ASSIGNMENT
Exact copy, pictures excluded: reproduce every record below.

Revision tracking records
——
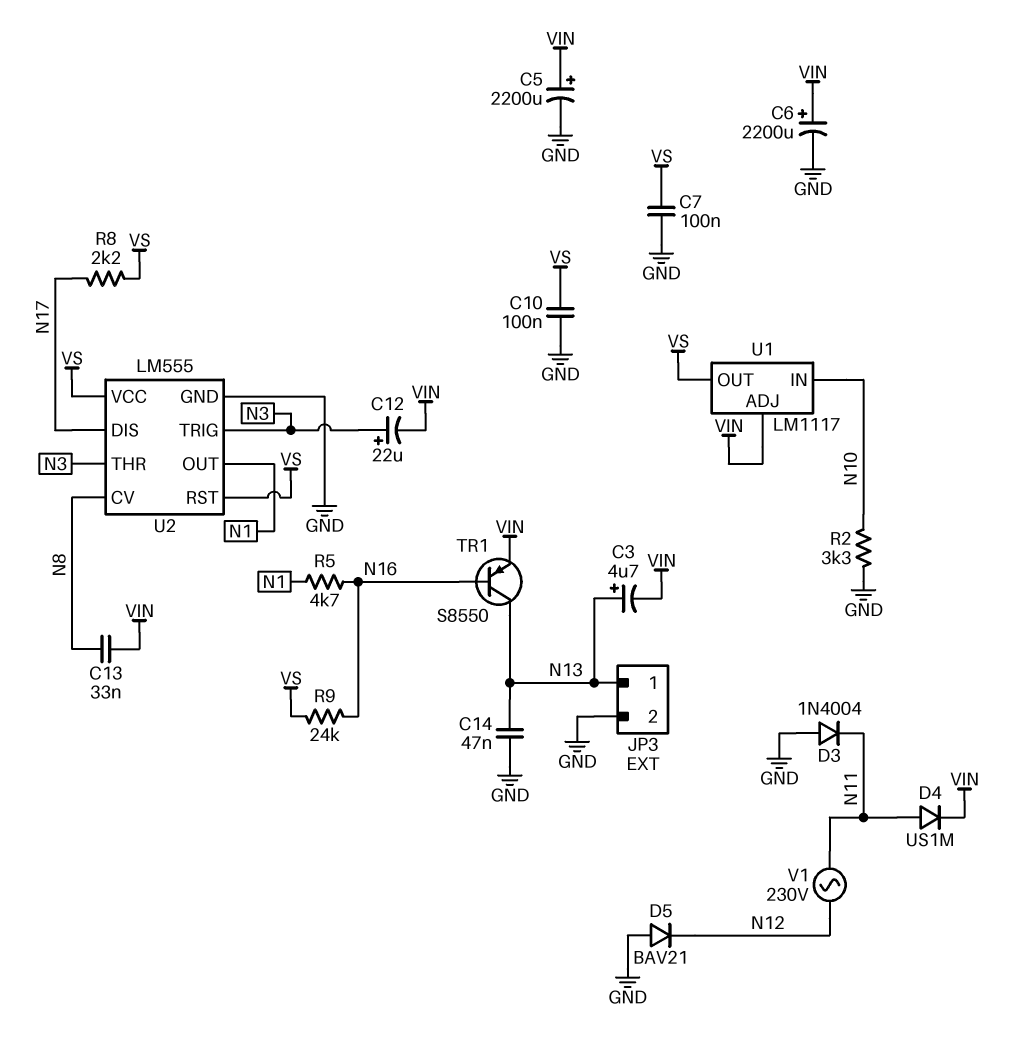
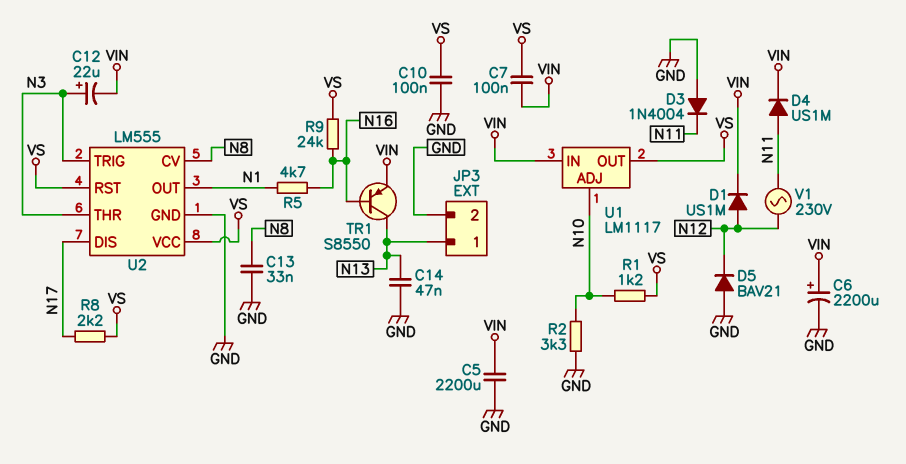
C3: 4.7uF (plus N13, minus VIN) -> none
C5: 2200uF (plus VIN, minus GND) -> 2200uF (GND, VIN)
C7: 100nF (GND, VS) -> 100nF (VIN, VS)
C13: 33nF (N8, VIN) -> 33nF (GND, N8)
D1: none -> diode US1M (A N12, K VIN)
R1: none -> 1.2k (N10, VS)
U1 pin ADJ: VIN -> N10
U1 pin IN: N10 -> VIN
——
REPLY TO THE EXERCISE
C3: 4.7uF (plus N13, minus VIN) -> none
C5: 2200uF (plus VIN, minus GND) -> 2200uF (GND, VIN)
C7: 100nF (GND, VS) -> 100nF (VIN, VS)
C13: 33nF (N8, VIN) -> 33nF (GND, N8)
D1: none -> diode US1M (A N12, K VIN)
R1: none -> 1.2k (N10, VS)
U1 pin ADJ: VIN -> N10
U1 pin IN: N10 -> VIN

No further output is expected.